Records drawn from a dataset:
::::::::::

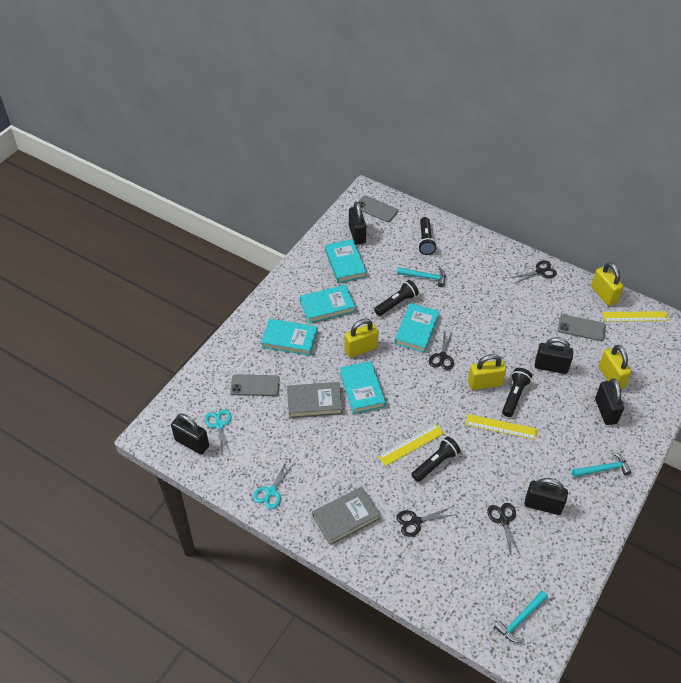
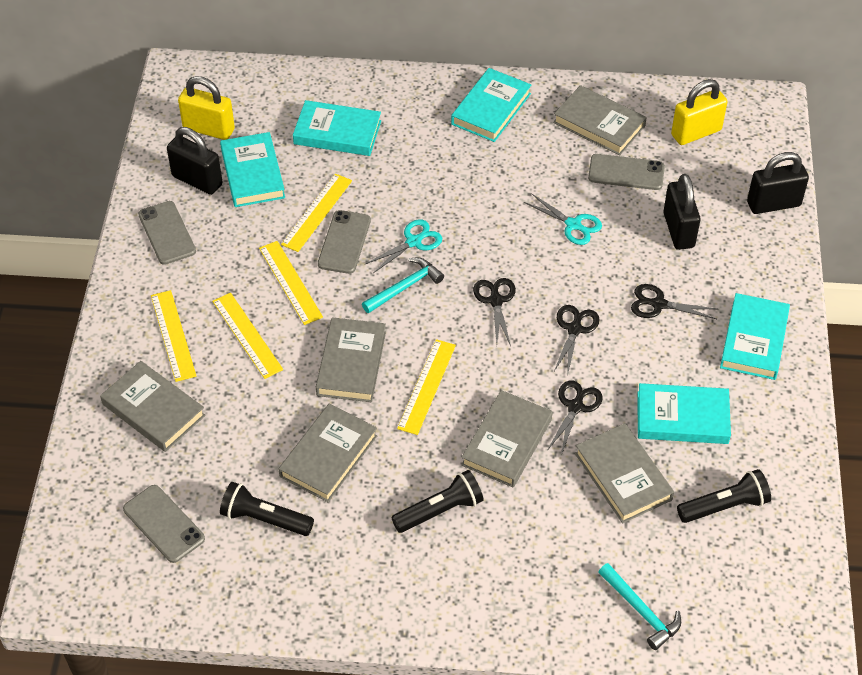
black flashlight: 4 -> 3
black padlock: 5 -> 3
grey book: 2 -> 6
grey phone: 3 -> 4
turquoise hammer: 3 -> 2
yellow padlock: 4 -> 2
yellow ruler: 3 -> 5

::::::::::

* _Your goal_
If a record holds a picture, drop the picture and return the rest of it exactly.

* _Solved exercise_
black flashlight: 4 -> 3
black padlock: 5 -> 3
grey book: 2 -> 6
grey phone: 3 -> 4
turquoise hammer: 3 -> 2
yellow padlock: 4 -> 2
yellow ruler: 3 -> 5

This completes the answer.